Data

──────────

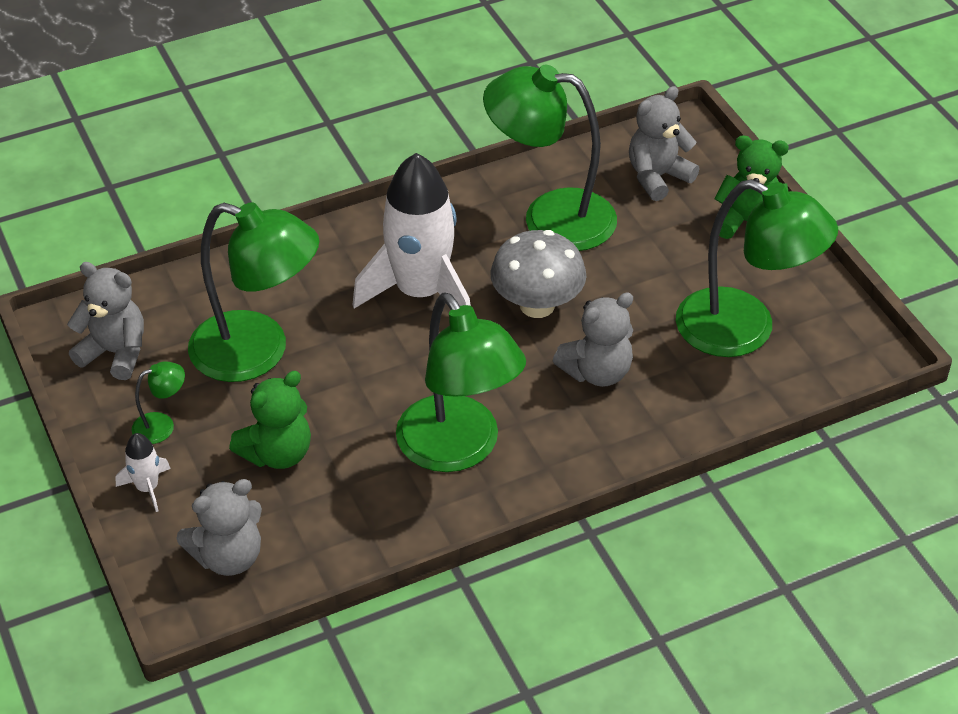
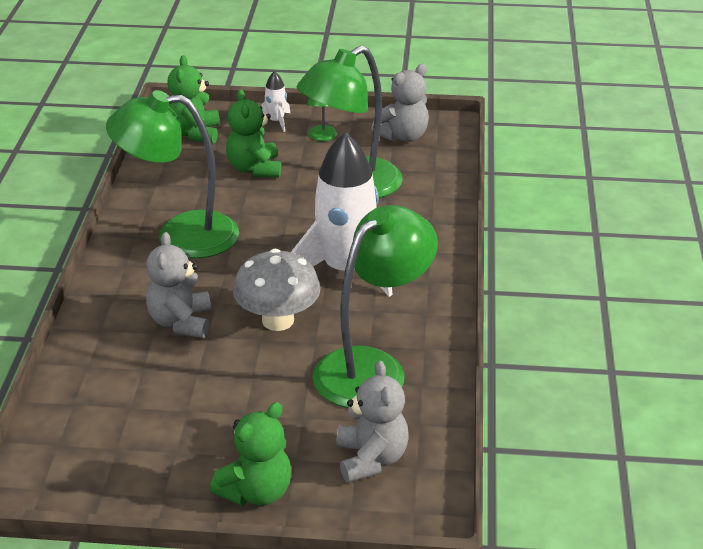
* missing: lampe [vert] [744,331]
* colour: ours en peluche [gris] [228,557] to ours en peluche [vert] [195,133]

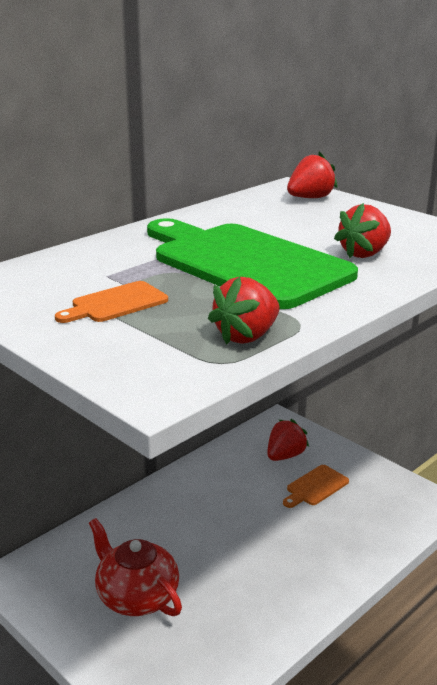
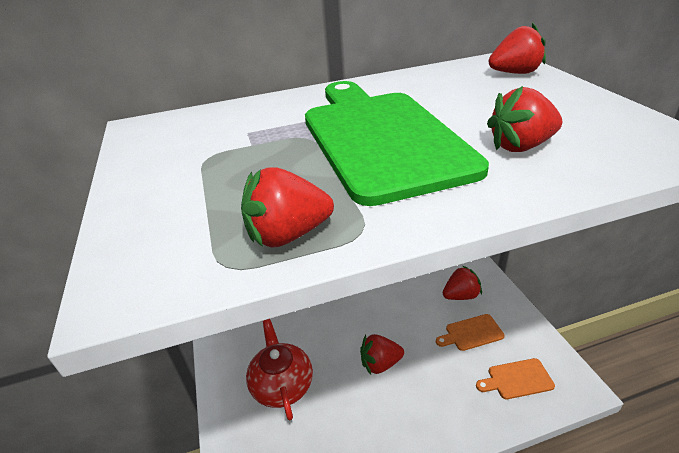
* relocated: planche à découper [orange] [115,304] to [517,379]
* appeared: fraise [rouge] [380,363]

──────────

Return the material from above in full, exactly as written, with the pictures omitted.

Response area
* missing: lampe [vert] [744,331]
* colour: ours en peluche [gris] [228,557] to ours en peluche [vert] [195,133]

* relocated: planche à découper [orange] [115,304] to [517,379]
* appeared: fraise [rouge] [380,363]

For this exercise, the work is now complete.